* **The problem**: Every line in the records below with the string "purple" needs to be copied out.

[Data entries]

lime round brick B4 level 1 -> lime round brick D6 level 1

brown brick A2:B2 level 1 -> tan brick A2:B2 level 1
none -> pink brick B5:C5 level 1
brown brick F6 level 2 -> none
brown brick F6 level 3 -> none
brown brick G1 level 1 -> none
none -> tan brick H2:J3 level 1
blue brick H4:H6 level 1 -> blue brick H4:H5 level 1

--

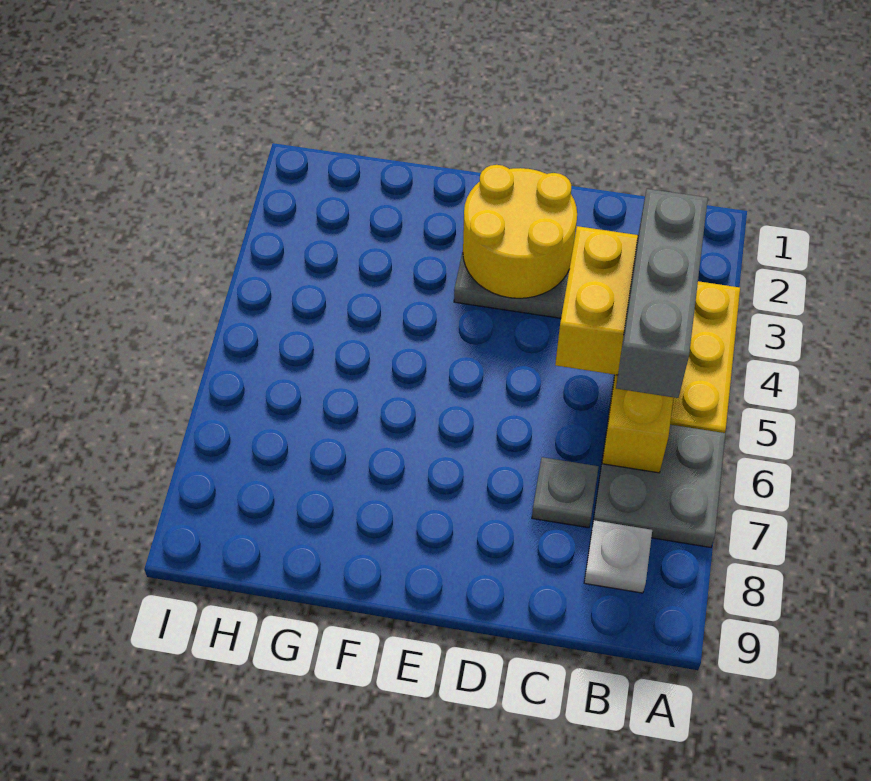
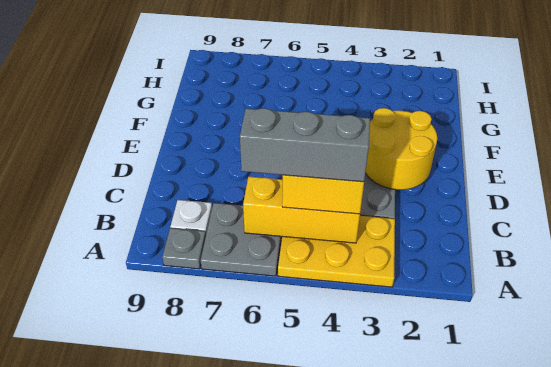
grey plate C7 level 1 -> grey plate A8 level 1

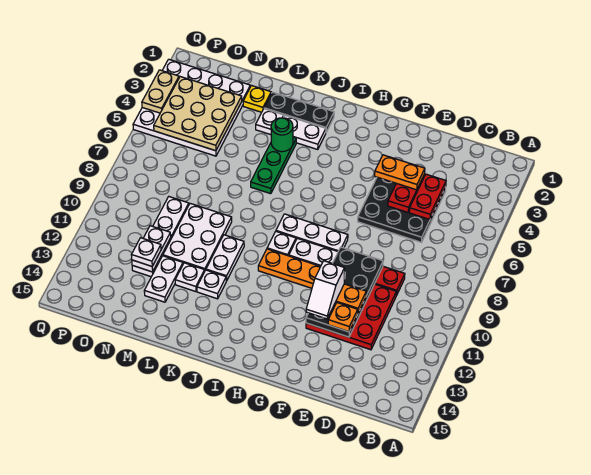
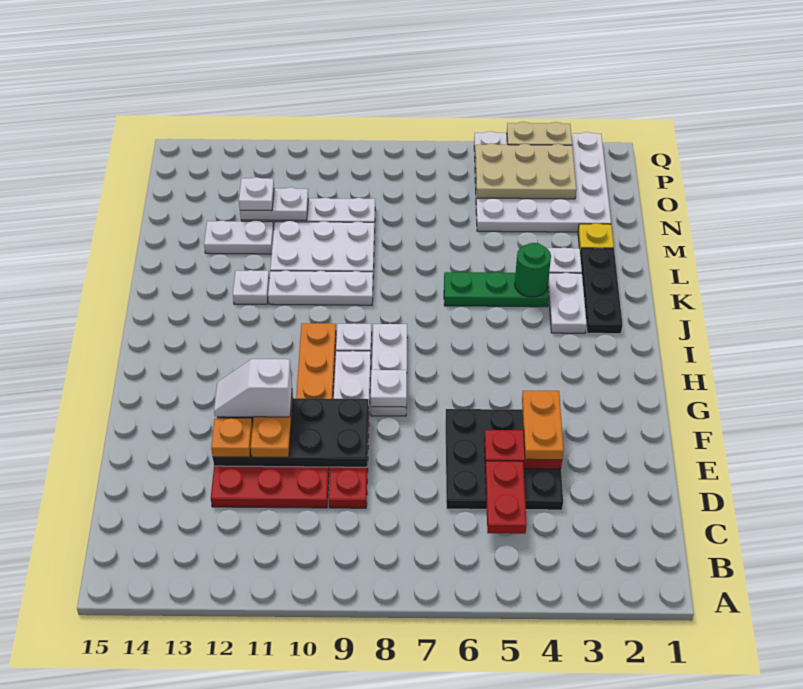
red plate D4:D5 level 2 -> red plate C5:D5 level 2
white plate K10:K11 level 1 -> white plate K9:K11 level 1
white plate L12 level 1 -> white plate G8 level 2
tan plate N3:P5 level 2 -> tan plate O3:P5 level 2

...

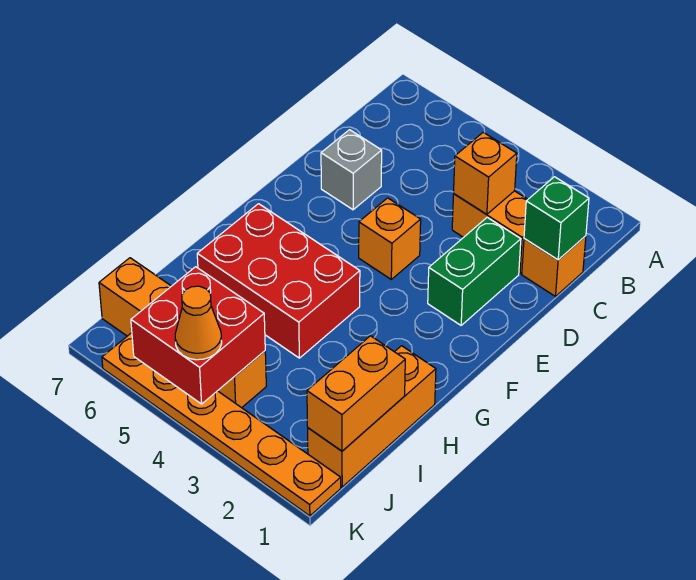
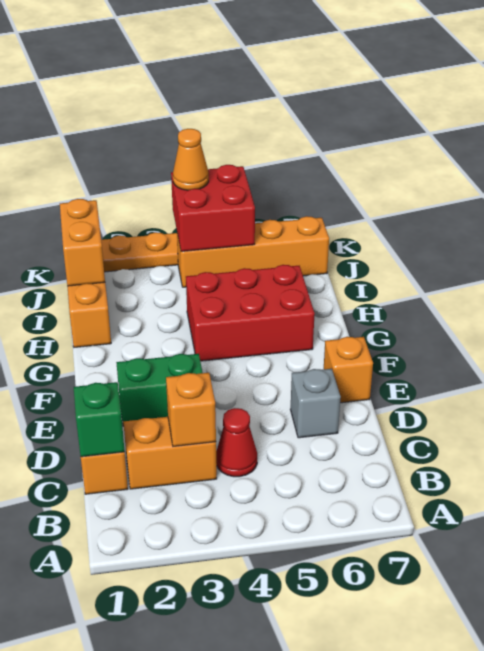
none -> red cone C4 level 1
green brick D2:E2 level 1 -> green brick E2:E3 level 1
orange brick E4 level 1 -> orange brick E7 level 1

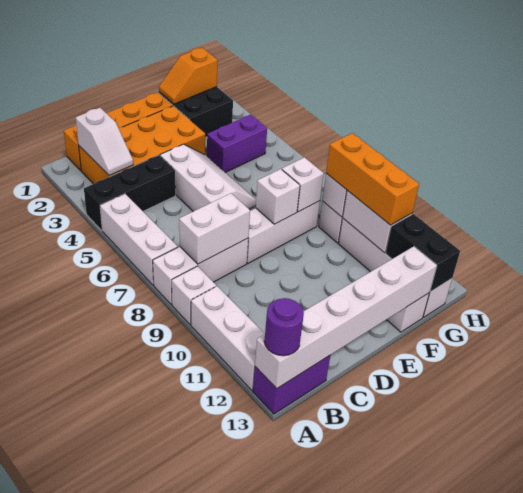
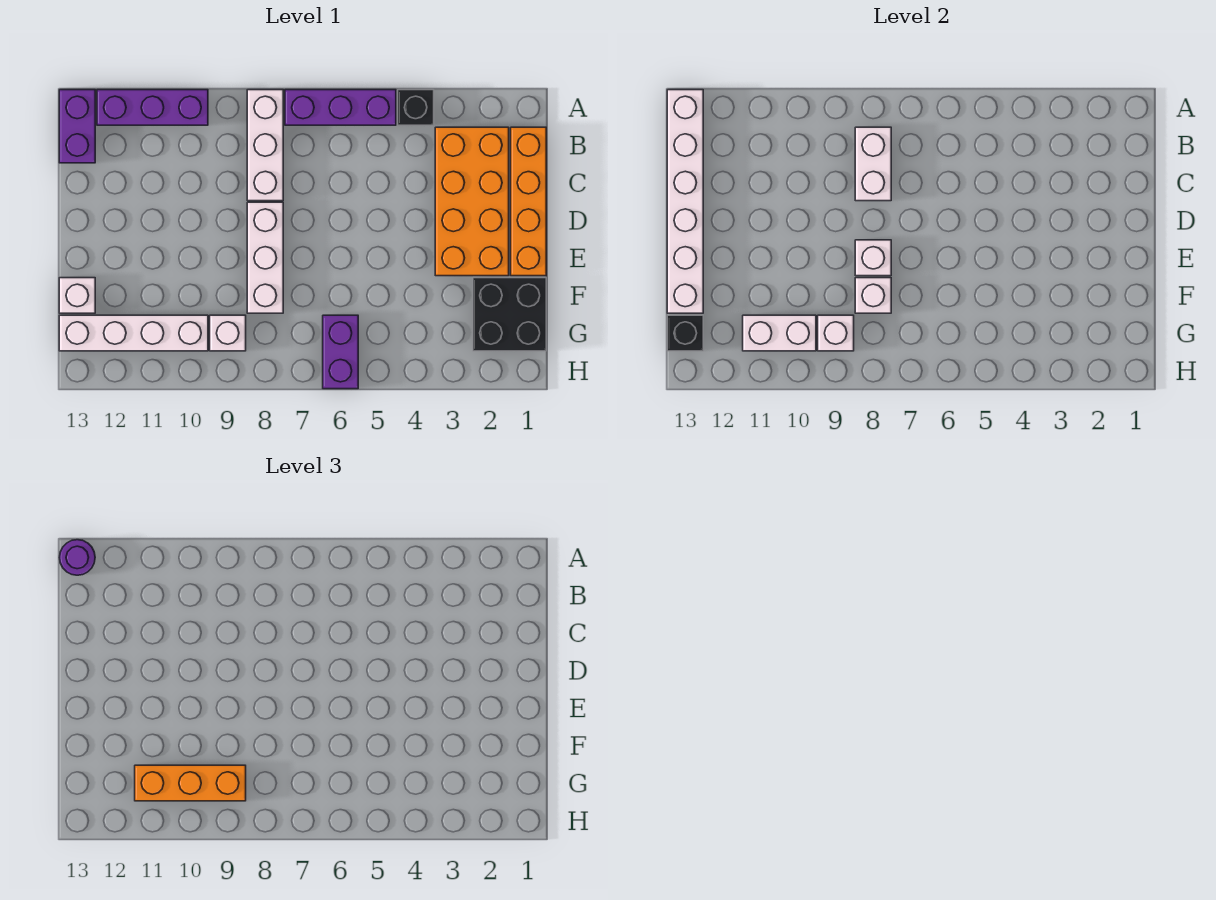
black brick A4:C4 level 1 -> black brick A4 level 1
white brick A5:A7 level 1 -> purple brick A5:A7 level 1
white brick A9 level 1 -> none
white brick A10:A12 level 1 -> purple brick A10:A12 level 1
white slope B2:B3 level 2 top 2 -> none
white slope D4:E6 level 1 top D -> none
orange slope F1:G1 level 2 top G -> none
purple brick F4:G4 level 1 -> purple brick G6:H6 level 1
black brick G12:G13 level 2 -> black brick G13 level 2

* **Response box**:
white brick A5:A7 level 1 -> purple brick A5:A7 level 1
white brick A10:A12 level 1 -> purple brick A10:A12 level 1
purple brick F4:G4 level 1 -> purple brick G6:H6 level 1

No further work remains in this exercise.